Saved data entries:
==========

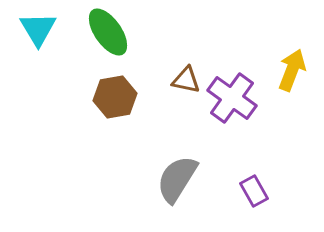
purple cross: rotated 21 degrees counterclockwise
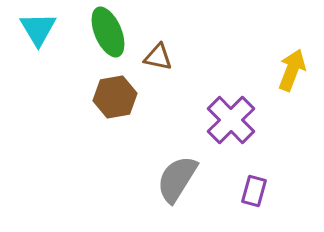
green ellipse: rotated 12 degrees clockwise
brown triangle: moved 28 px left, 23 px up
purple cross: moved 1 px left, 22 px down; rotated 9 degrees clockwise
purple rectangle: rotated 44 degrees clockwise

==========

SET TASK:
Please return every line from all the rows above without any changes, leaving out the pictures.

IN RESPONSE:
purple cross: rotated 21 degrees counterclockwise
green ellipse: rotated 12 degrees clockwise
brown triangle: moved 28 px left, 23 px up
purple cross: moved 1 px left, 22 px down; rotated 9 degrees clockwise
purple rectangle: rotated 44 degrees clockwise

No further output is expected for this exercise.